PROBLEM TO SOLVE
What you return must be an exact copy of the lines in the listing below between the line holding "(251, 220) = (582, 191): pink" and the line holding "(367, 535) = (279, 174): green", inclusive, and nothing more.

AVAILABLE DATA
——————————

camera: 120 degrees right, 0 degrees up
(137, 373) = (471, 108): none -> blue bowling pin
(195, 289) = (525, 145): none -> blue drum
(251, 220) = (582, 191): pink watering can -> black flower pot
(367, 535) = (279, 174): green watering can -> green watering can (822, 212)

——————————

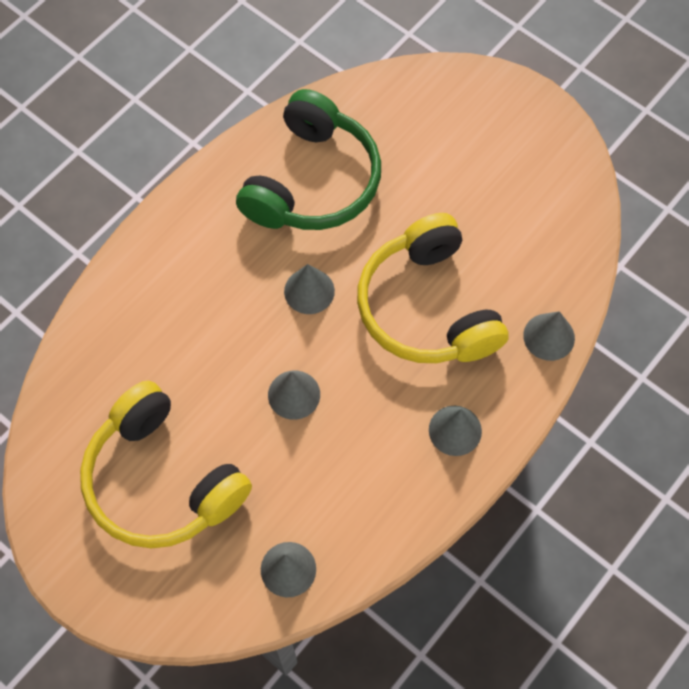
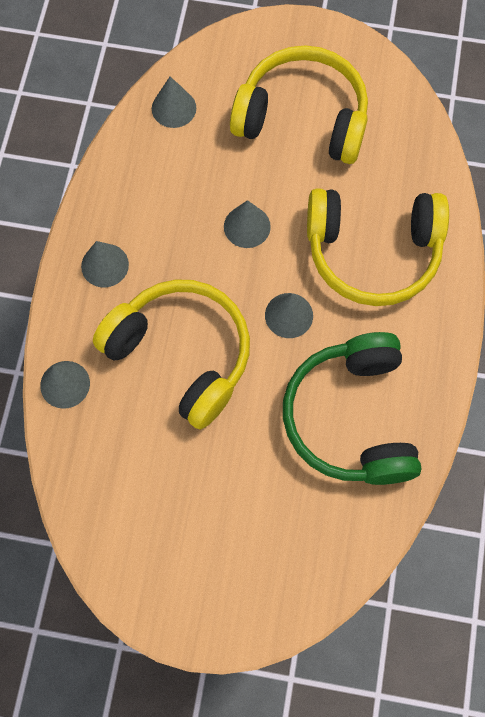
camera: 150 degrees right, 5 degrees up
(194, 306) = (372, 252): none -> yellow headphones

——————————

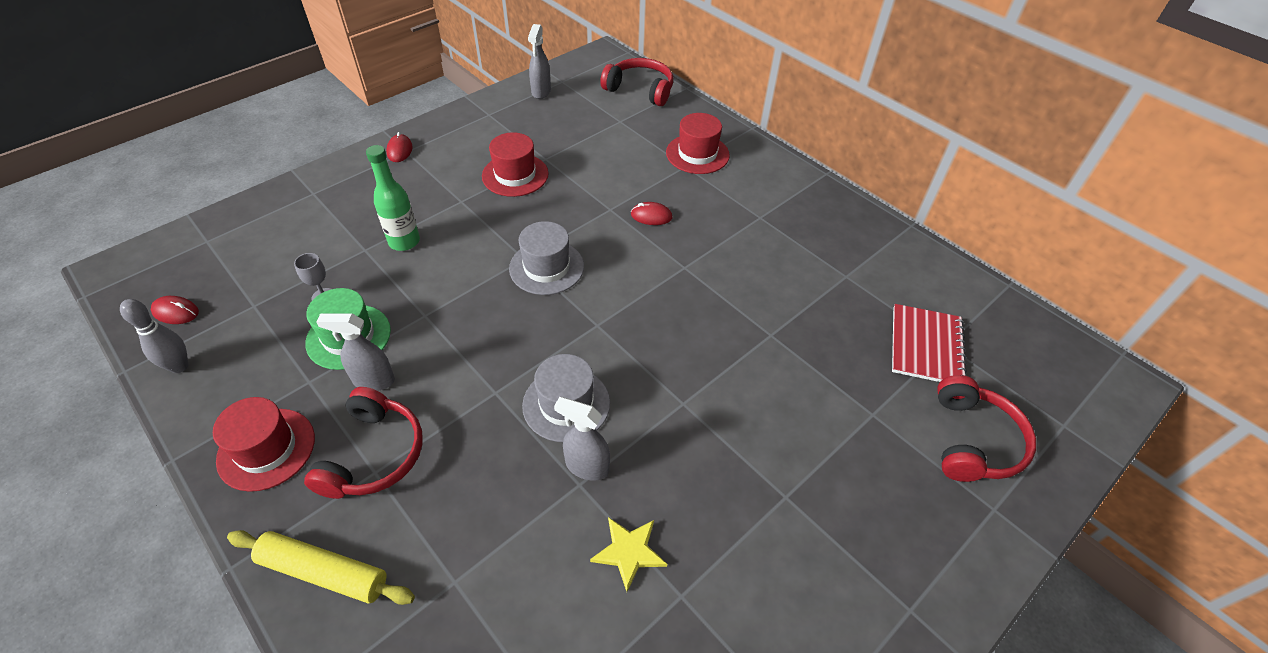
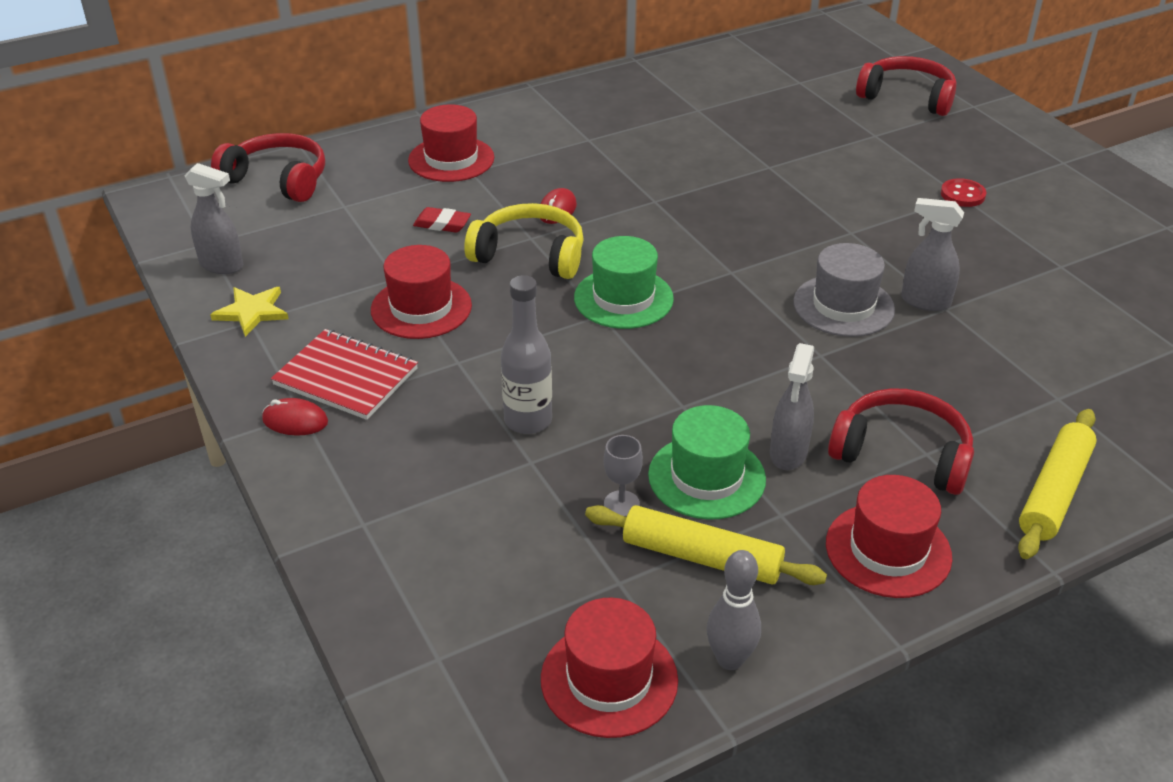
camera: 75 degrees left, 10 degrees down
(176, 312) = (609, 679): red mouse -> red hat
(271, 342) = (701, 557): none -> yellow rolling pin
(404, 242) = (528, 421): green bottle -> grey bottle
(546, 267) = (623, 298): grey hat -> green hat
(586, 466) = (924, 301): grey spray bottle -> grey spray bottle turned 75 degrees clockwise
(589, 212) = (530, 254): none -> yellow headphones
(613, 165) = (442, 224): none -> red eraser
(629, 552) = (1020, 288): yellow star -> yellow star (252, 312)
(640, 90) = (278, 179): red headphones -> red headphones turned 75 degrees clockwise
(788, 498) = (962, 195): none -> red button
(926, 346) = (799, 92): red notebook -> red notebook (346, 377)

——————————

ANSWER BELOW
(251, 220) = (582, 191): pink watering can -> black flower pot
(367, 535) = (279, 174): green watering can -> green watering can (822, 212)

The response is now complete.